** Task prompt **
The answer must be an exact copy of the entries below, with no images in it.

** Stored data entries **
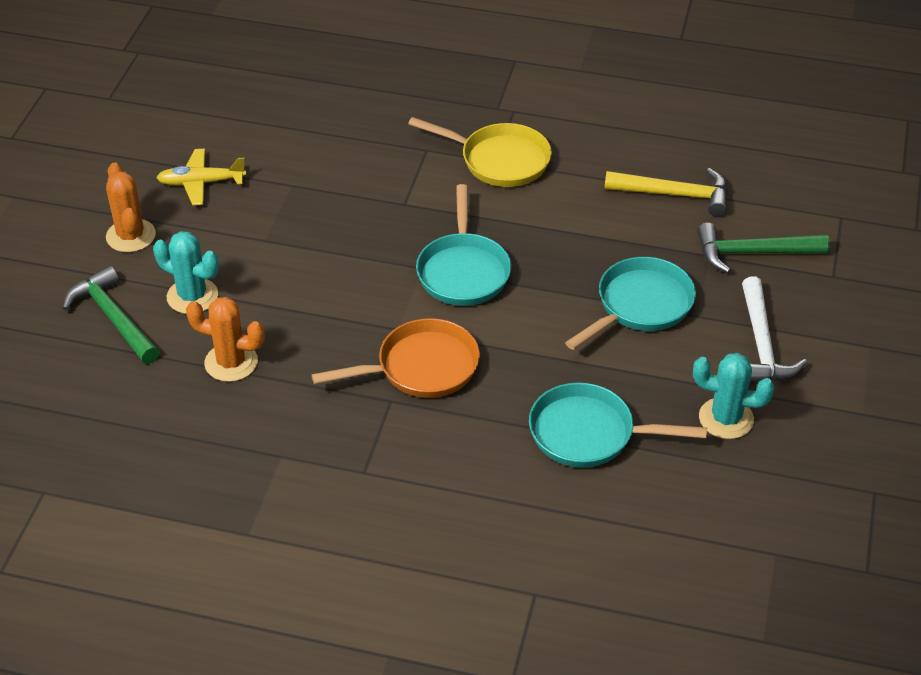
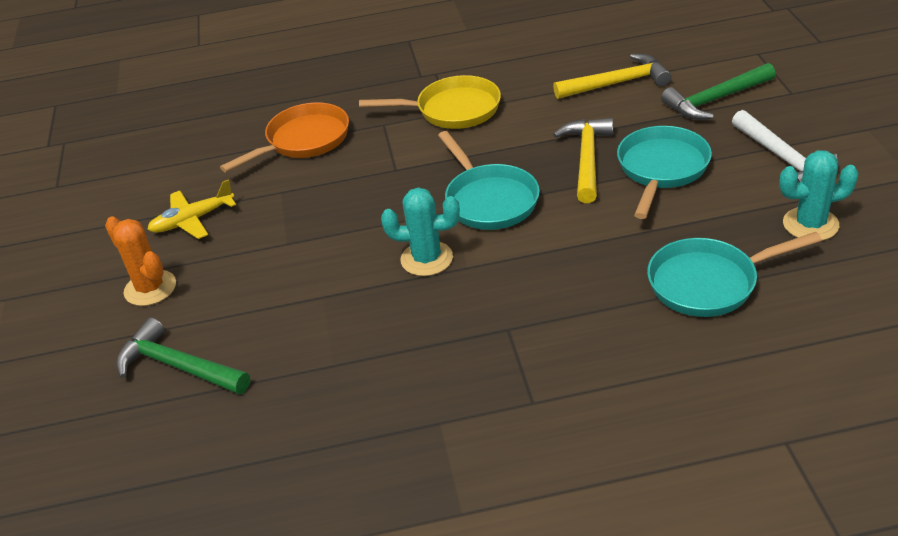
camera: 20 degrees left, 5 degrees down
turquoise cactus [153,231,219,314] -> turquoise cactus moved to [381,187,460,276]
orange cactus [186,297,264,382] -> none
orange pan [312,318,480,398] -> orange pan moved to [220,102,349,172]
none -> yellow hammer [553,118,613,203]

** Exercise response **
camera: 20 degrees left, 5 degrees down
turquoise cactus [153,231,219,314] -> turquoise cactus moved to [381,187,460,276]
orange cactus [186,297,264,382] -> none
orange pan [312,318,480,398] -> orange pan moved to [220,102,349,172]
none -> yellow hammer [553,118,613,203]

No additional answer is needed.